Scene change data:
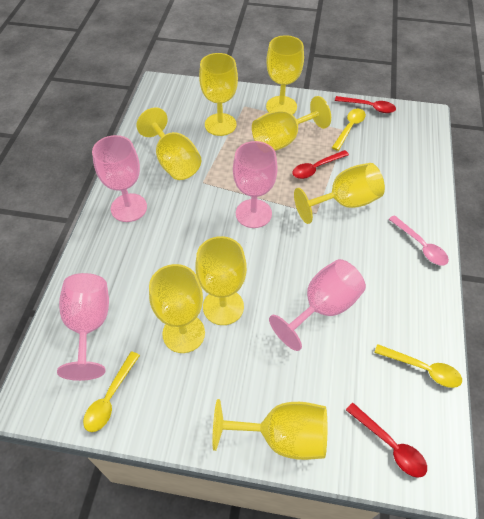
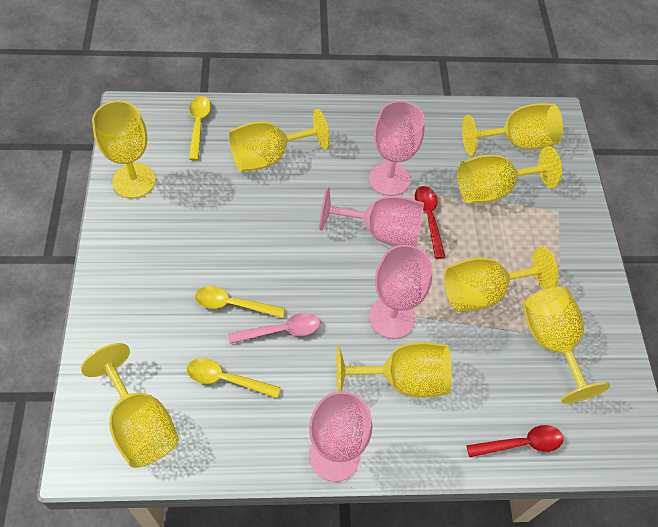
red spoon: 3 -> 2

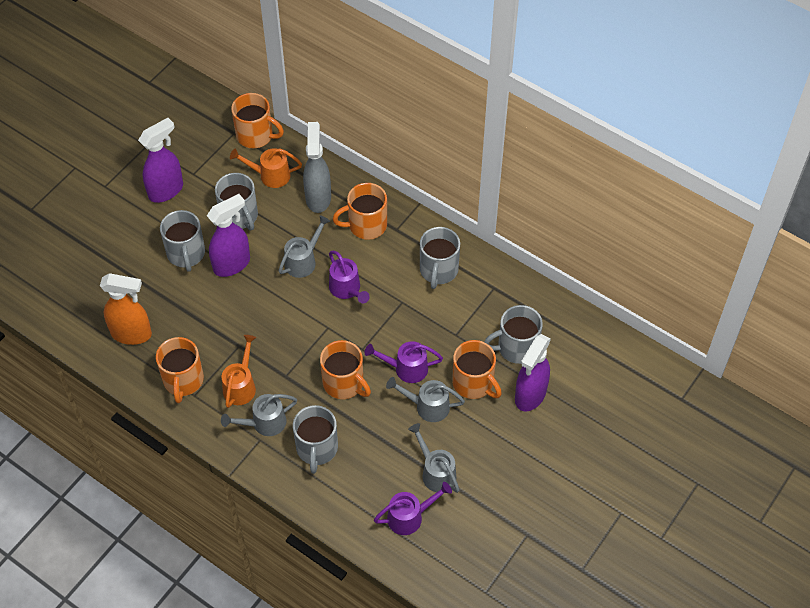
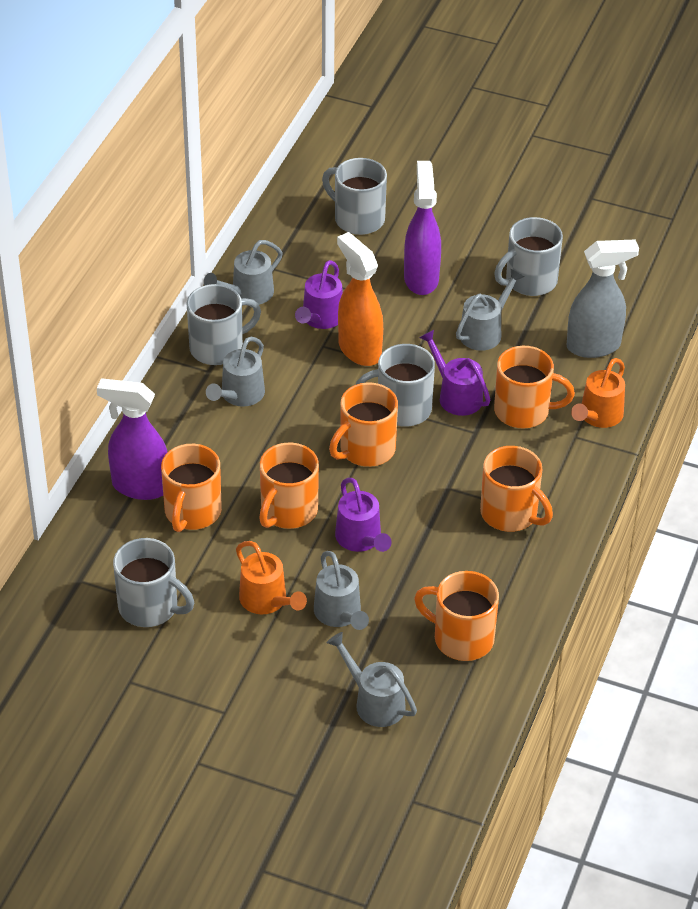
grey watering can: 4 -> 5
orange mug: 5 -> 6
purple spray bottle: 3 -> 2

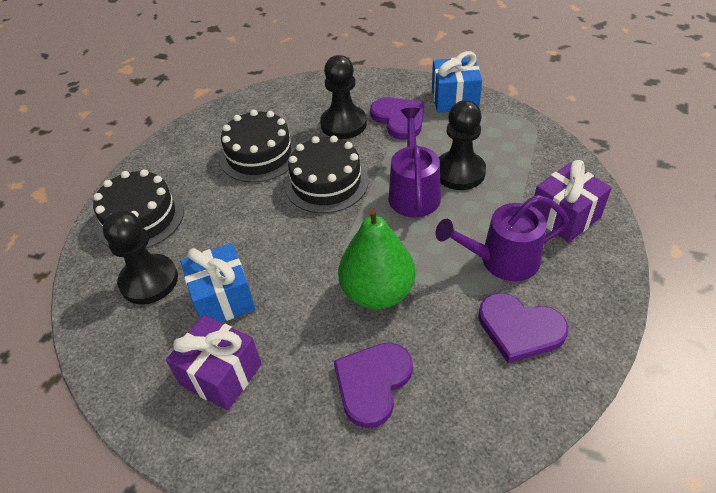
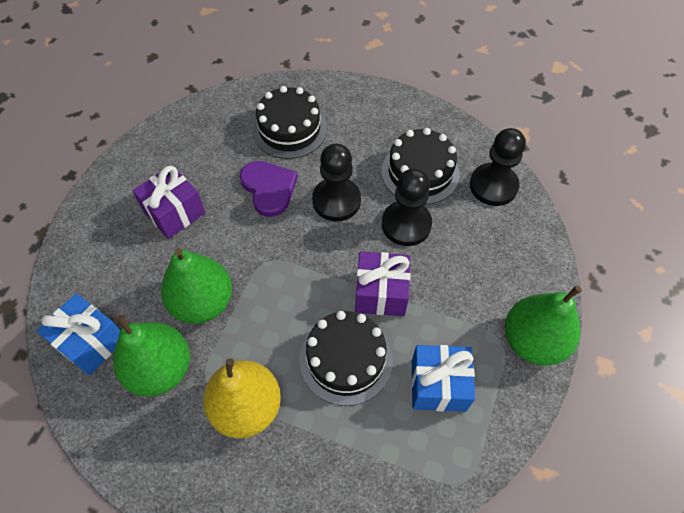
green pear: 1 -> 3
purple heart: 3 -> 1
purple watering can: 2 -> 0
yellow pear: 0 -> 1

Activity:
Pictures are to be left out; all else in the entries above is to be quoted exactly.

Result below:
red spoon: 3 -> 2

grey watering can: 4 -> 5
orange mug: 5 -> 6
purple spray bottle: 3 -> 2

green pear: 1 -> 3
purple heart: 3 -> 1
purple watering can: 2 -> 0
yellow pear: 0 -> 1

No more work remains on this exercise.